### Work required:
The required result is an exact copy of the lines from the one containing "[(70,292),(19,323),(53,377),(104,345),(70,292)]" to the last line of the records, both ends included, without pictures.
[[ Exercise inputs, beginning ]]
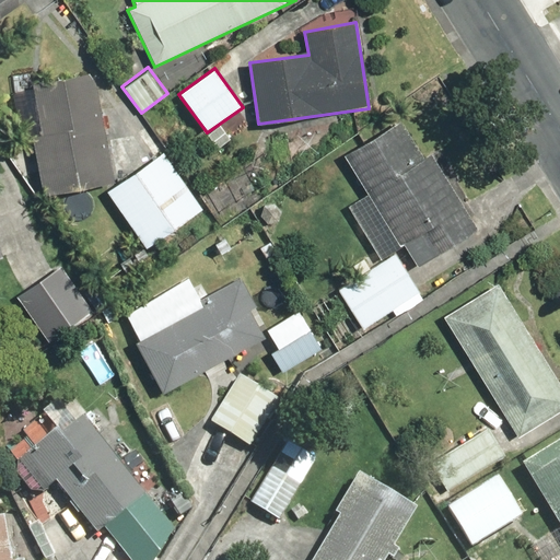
[(111,184),(91,72),(32,85),(42,136),(32,137),(42,196),(111,184)]
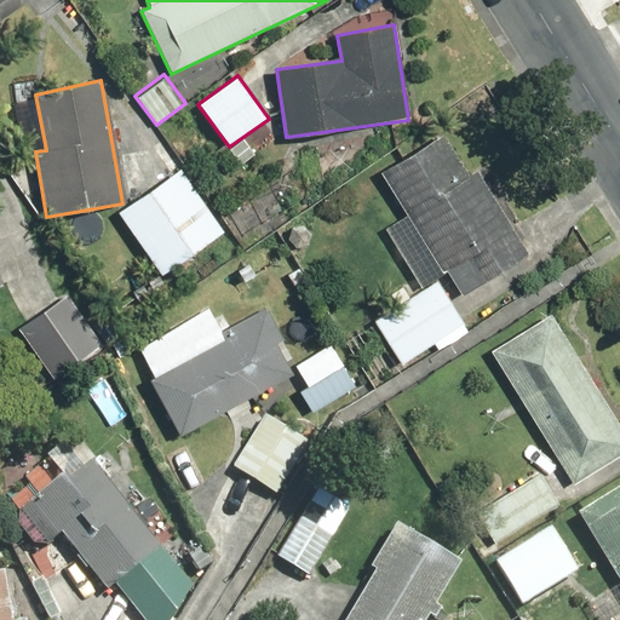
[(457,127),(382,173),(405,214),(384,225),(417,286),(442,273),(447,275),(459,294),(529,254),(457,127)]
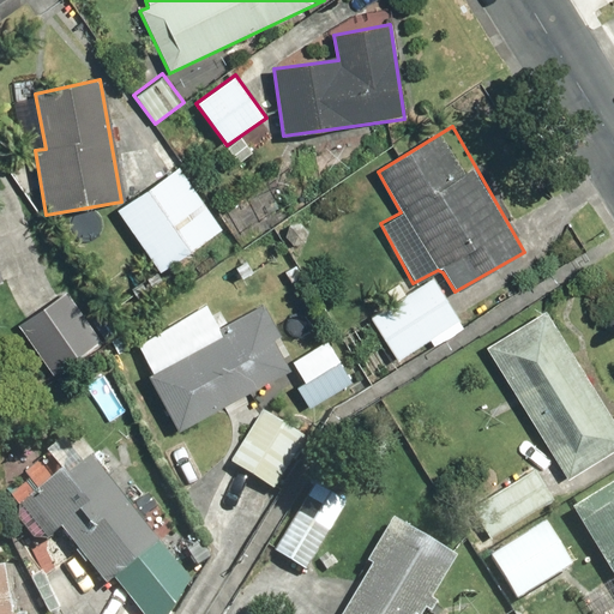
[(179,166),(115,210),(160,274),(223,229),(179,166)]
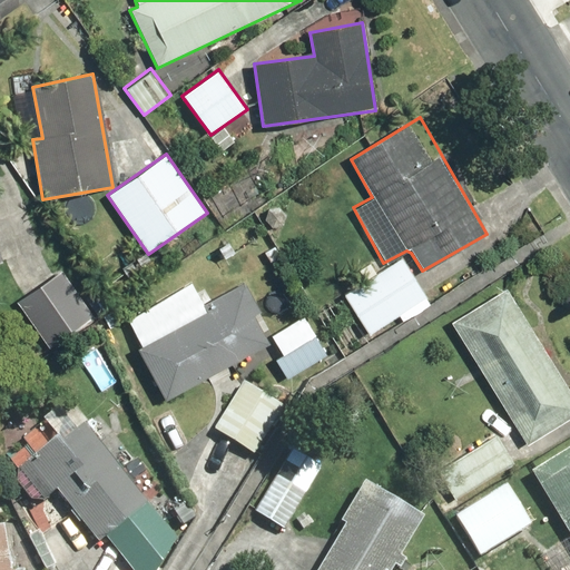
[(366,336),(400,316),(403,322),(429,306),(426,301),(428,300),(402,257),(342,295),(366,336)]
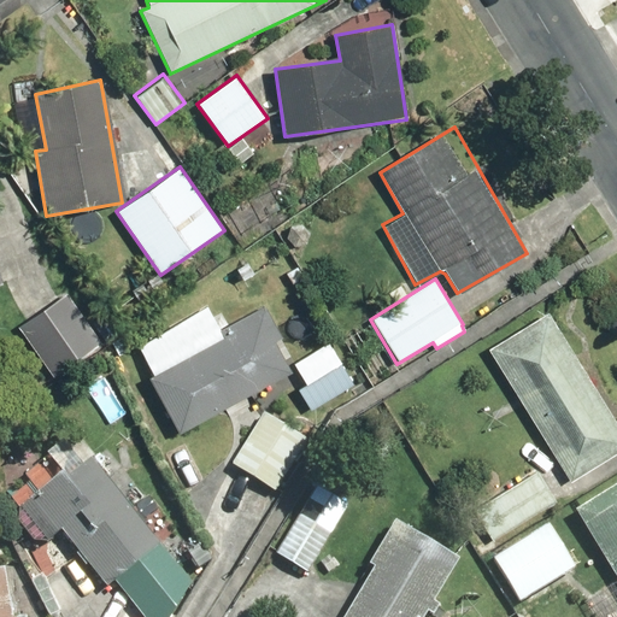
[(70,292),(19,323),(53,377),(104,345),(70,292)]
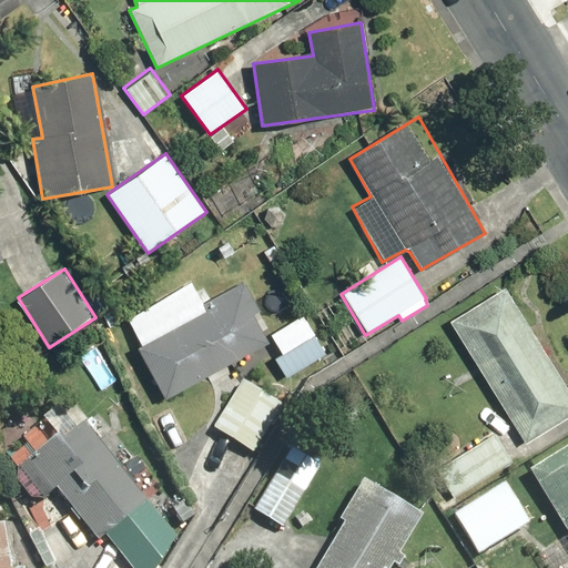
[(125,321),(141,345),(199,316),(201,297),(190,281),(125,321)]
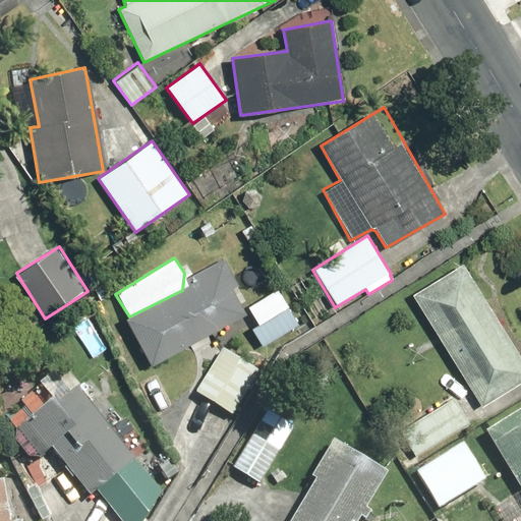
[(520,361),(461,264),(412,293),(481,407),(520,382),(520,361)]
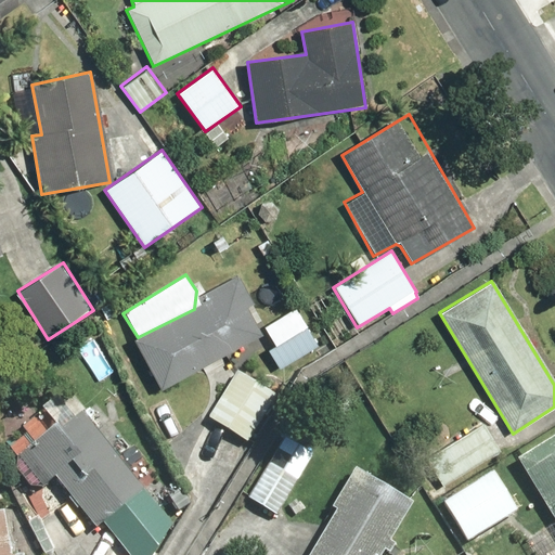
[(138,337),(132,339),(156,388),(262,336),(237,287),(194,309),(138,337)]
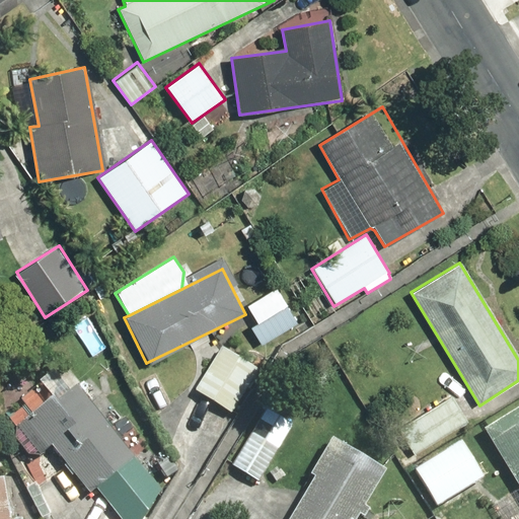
[(226,349),(196,391),(229,416),(261,373),(226,349)]
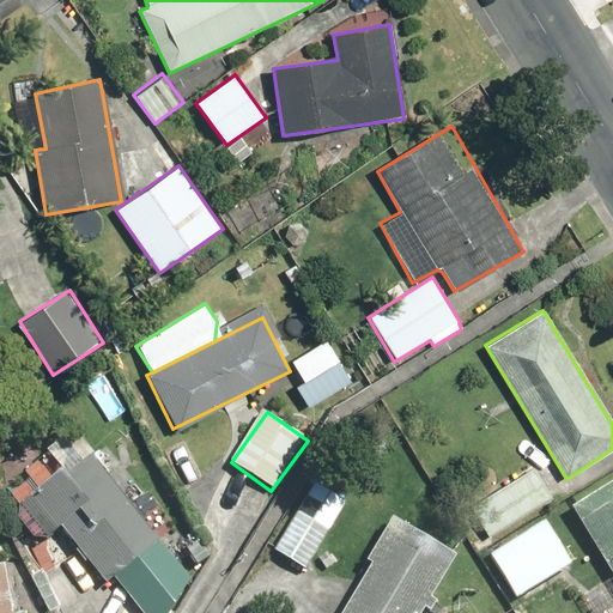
[(87,443),(32,486),(107,580),(115,572),(131,592),(176,556),(87,443)]
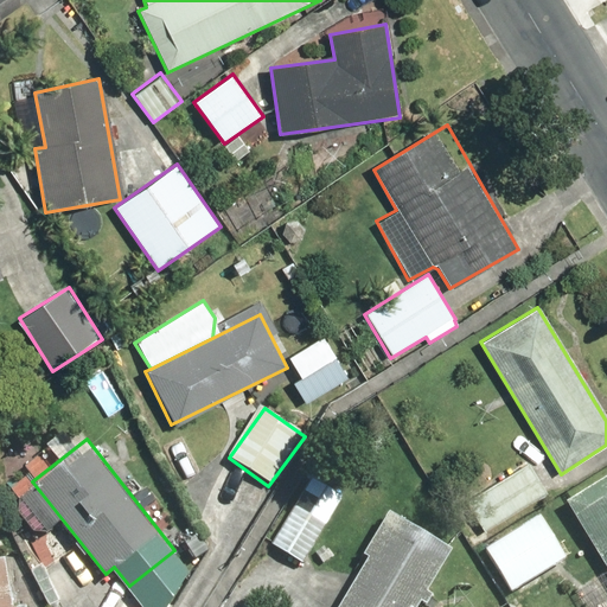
[(516,461),(460,497),(485,535),(541,499),(516,461)]
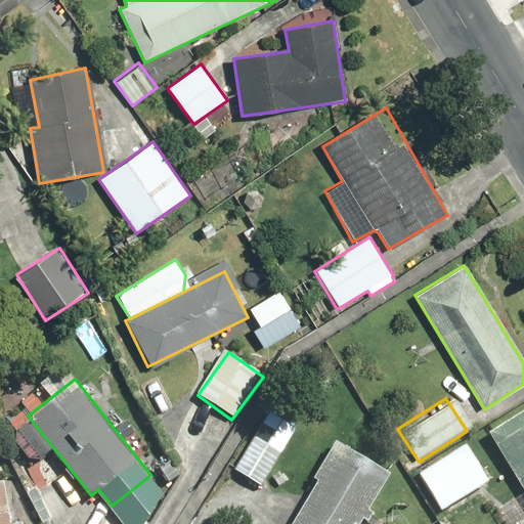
[(271,412),(233,474),(259,489),(297,428),(271,412)]
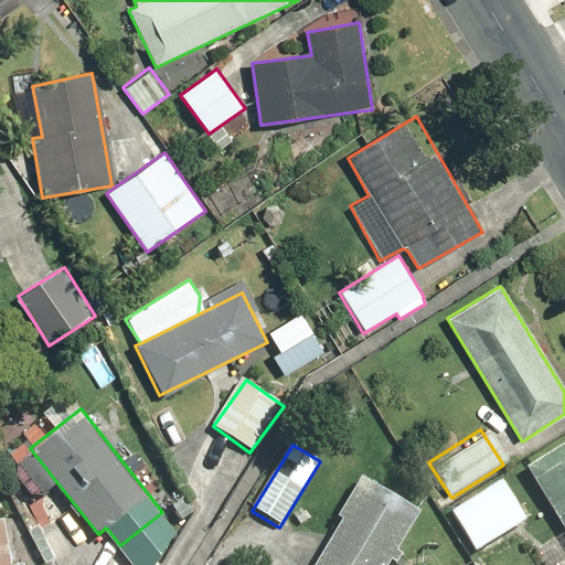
[(564,446),(522,475),(564,537),(564,446)]
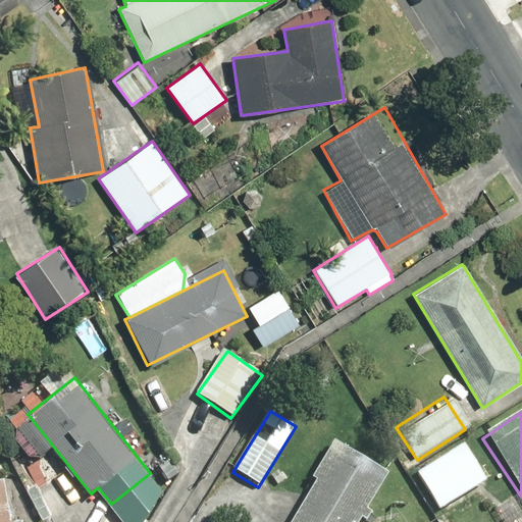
[(315,482),(290,521),(365,521),(393,479),(331,440),(308,478),(315,482)]
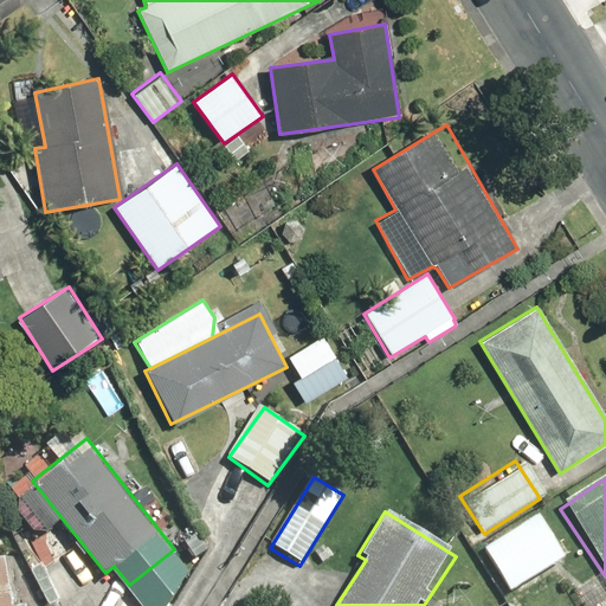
[(537,515),(482,550),(511,597),(567,561),(537,515)]
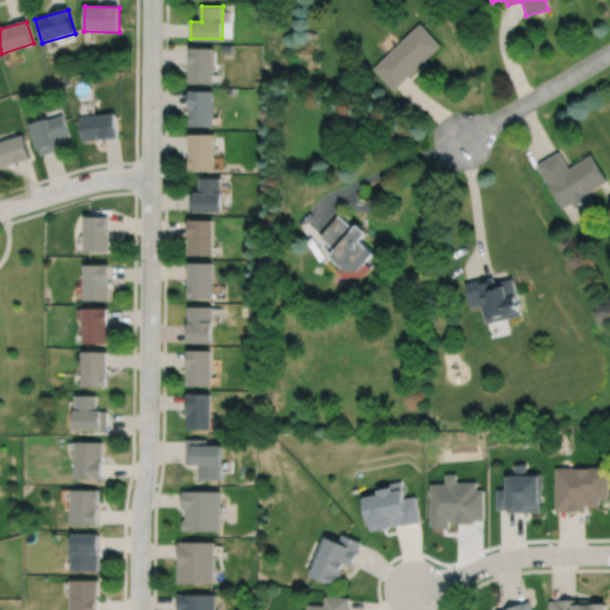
[(372,68),(392,91),(441,45),(421,24),(372,68)]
[[ Exercise inputs, end ]]
### Response to the exercise:
[(70,292),(19,323),(53,377),(104,345),(70,292)]
[(125,321),(141,345),(199,316),(201,297),(190,281),(125,321)]
[(520,361),(461,264),(412,293),(481,407),(520,382),(520,361)]
[(138,337),(132,339),(156,388),(262,336),(237,287),(194,309),(138,337)]
[(226,349),(196,391),(229,416),(261,373),(226,349)]
[(87,443),(32,486),(107,580),(115,572),(131,592),(176,556),(87,443)]
[(516,461),(460,497),(485,535),(541,499),(516,461)]
[(271,412),(233,474),(259,489),(297,428),(271,412)]
[(564,446),(522,475),(564,537),(564,446)]
[(315,482),(290,521),(365,521),(393,479),(331,440),(308,478),(315,482)]
[(537,515),(482,550),(511,597),(567,561),(537,515)]
[(372,68),(392,91),(441,45),(421,24),(372,68)]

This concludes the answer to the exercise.